● **AIM OF THE TASK**
Output every record below exactly.

● **DATASET RECORDS**

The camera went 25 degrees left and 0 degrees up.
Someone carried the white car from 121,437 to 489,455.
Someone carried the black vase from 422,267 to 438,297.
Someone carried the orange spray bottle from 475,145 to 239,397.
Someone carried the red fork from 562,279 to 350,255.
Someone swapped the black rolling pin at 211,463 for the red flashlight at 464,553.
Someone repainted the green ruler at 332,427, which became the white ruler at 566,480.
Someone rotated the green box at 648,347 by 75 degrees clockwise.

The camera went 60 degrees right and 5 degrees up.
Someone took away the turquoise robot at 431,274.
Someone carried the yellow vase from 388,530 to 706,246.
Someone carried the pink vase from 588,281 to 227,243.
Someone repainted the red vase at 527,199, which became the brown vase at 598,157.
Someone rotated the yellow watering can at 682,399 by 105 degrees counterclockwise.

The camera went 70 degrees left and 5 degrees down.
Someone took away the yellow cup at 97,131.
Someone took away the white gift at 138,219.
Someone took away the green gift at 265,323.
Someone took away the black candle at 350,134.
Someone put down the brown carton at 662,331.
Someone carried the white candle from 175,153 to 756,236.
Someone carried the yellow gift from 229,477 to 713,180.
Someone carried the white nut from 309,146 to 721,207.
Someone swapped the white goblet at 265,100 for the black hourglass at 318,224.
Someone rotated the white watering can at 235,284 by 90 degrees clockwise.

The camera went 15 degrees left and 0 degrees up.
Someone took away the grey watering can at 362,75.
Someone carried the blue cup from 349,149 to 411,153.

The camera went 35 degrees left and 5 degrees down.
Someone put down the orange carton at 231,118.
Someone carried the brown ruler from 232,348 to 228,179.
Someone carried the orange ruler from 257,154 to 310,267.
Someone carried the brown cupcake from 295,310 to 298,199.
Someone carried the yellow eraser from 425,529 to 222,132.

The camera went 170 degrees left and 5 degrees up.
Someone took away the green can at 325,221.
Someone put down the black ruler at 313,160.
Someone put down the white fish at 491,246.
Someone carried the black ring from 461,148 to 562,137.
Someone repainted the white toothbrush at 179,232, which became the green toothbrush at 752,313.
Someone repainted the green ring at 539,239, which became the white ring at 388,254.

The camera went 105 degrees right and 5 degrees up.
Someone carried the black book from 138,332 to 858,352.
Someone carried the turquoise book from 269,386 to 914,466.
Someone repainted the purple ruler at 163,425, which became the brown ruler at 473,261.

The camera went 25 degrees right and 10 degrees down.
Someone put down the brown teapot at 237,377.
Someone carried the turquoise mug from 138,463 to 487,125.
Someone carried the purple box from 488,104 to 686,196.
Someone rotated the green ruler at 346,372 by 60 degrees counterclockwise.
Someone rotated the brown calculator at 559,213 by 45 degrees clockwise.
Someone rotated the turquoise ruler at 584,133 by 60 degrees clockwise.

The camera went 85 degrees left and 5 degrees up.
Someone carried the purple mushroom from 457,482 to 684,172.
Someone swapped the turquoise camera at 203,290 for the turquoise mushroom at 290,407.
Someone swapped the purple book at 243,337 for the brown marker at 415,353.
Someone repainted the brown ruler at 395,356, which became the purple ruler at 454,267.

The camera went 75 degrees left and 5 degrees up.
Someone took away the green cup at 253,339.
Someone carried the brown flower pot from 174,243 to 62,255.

● **PROBLEM SOLUTION**
The camera went 25 degrees left and 0 degrees up.
Someone carried the white car from 121,437 to 489,455.
Someone carried the black vase from 422,267 to 438,297.
Someone carried the orange spray bottle from 475,145 to 239,397.
Someone carried the red fork from 562,279 to 350,255.
Someone swapped the black rolling pin at 211,463 for the red flashlight at 464,553.
Someone repainted the green ruler at 332,427, which became the white ruler at 566,480.
Someone rotated the green box at 648,347 by 75 degrees clockwise.

The camera went 60 degrees right and 5 degrees up.
Someone took away the turquoise robot at 431,274.
Someone carried the yellow vase from 388,530 to 706,246.
Someone carried the pink vase from 588,281 to 227,243.
Someone repainted the red vase at 527,199, which became the brown vase at 598,157.
Someone rotated the yellow watering can at 682,399 by 105 degrees counterclockwise.

The camera went 70 degrees left and 5 degrees down.
Someone took away the yellow cup at 97,131.
Someone took away the white gift at 138,219.
Someone took away the green gift at 265,323.
Someone took away the black candle at 350,134.
Someone put down the brown carton at 662,331.
Someone carried the white candle from 175,153 to 756,236.
Someone carried the yellow gift from 229,477 to 713,180.
Someone carried the white nut from 309,146 to 721,207.
Someone swapped the white goblet at 265,100 for the black hourglass at 318,224.
Someone rotated the white watering can at 235,284 by 90 degrees clockwise.

The camera went 15 degrees left and 0 degrees up.
Someone took away the grey watering can at 362,75.
Someone carried the blue cup from 349,149 to 411,153.

The camera went 35 degrees left and 5 degrees down.
Someone put down the orange carton at 231,118.
Someone carried the brown ruler from 232,348 to 228,179.
Someone carried the orange ruler from 257,154 to 310,267.
Someone carried the brown cupcake from 295,310 to 298,199.
Someone carried the yellow eraser from 425,529 to 222,132.

The camera went 170 degrees left and 5 degrees up.
Someone took away the green can at 325,221.
Someone put down the black ruler at 313,160.
Someone put down the white fish at 491,246.
Someone carried the black ring from 461,148 to 562,137.
Someone repainted the white toothbrush at 179,232, which became the green toothbrush at 752,313.
Someone repainted the green ring at 539,239, which became the white ring at 388,254.

The camera went 105 degrees right and 5 degrees up.
Someone carried the black book from 138,332 to 858,352.
Someone carried the turquoise book from 269,386 to 914,466.
Someone repainted the purple ruler at 163,425, which became the brown ruler at 473,261.

The camera went 25 degrees right and 10 degrees down.
Someone put down the brown teapot at 237,377.
Someone carried the turquoise mug from 138,463 to 487,125.
Someone carried the purple box from 488,104 to 686,196.
Someone rotated the green ruler at 346,372 by 60 degrees counterclockwise.
Someone rotated the brown calculator at 559,213 by 45 degrees clockwise.
Someone rotated the turquoise ruler at 584,133 by 60 degrees clockwise.

The camera went 85 degrees left and 5 degrees up.
Someone carried the purple mushroom from 457,482 to 684,172.
Someone swapped the turquoise camera at 203,290 for the turquoise mushroom at 290,407.
Someone swapped the purple book at 243,337 for the brown marker at 415,353.
Someone repainted the brown ruler at 395,356, which became the purple ruler at 454,267.

The camera went 75 degrees left and 5 degrees up.
Someone took away the green cup at 253,339.
Someone carried the brown flower pot from 174,243 to 62,255.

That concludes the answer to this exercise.